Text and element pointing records
====================

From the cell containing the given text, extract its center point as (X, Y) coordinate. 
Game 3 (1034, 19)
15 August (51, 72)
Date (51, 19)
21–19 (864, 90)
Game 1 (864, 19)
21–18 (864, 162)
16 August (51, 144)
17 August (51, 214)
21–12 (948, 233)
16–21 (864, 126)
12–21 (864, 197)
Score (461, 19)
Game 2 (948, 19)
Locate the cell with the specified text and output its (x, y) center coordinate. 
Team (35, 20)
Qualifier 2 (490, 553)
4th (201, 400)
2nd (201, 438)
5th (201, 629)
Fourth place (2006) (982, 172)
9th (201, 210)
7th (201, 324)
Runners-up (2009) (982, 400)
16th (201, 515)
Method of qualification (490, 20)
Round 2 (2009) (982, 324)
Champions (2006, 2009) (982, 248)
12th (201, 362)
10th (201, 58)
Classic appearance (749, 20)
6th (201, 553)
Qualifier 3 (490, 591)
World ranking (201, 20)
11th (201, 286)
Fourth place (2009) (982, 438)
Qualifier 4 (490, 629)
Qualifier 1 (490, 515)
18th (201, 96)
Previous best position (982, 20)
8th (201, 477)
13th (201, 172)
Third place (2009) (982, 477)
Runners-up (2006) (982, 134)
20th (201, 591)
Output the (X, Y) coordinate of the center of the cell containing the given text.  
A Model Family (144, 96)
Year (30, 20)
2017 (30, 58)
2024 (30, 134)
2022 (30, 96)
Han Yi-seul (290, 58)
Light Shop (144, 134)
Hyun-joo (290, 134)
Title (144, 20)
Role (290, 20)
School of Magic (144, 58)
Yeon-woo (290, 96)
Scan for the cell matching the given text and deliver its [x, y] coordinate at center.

====================

**Given instruction**. Render the listing from its first line through the line containing "Game 2 (948, 19)" as a JSON list of strings, one string per line, with blank lines omitted.

**Final answer**.
[
  "From the cell containing the given text, extract its center point as (X, Y) coordinate. ",
  "Game 3 (1034, 19)",
  "15 August (51, 72)",
  "Date (51, 19)",
  "21–19 (864, 90)",
  "Game 1 (864, 19)",
  "21–18 (864, 162)",
  "16 August (51, 144)",
  "17 August (51, 214)",
  "21–12 (948, 233)",
  "16–21 (864, 126)",
  "12–21 (864, 197)",
  "Score (461, 19)",
  "Game 2 (948, 19)"
]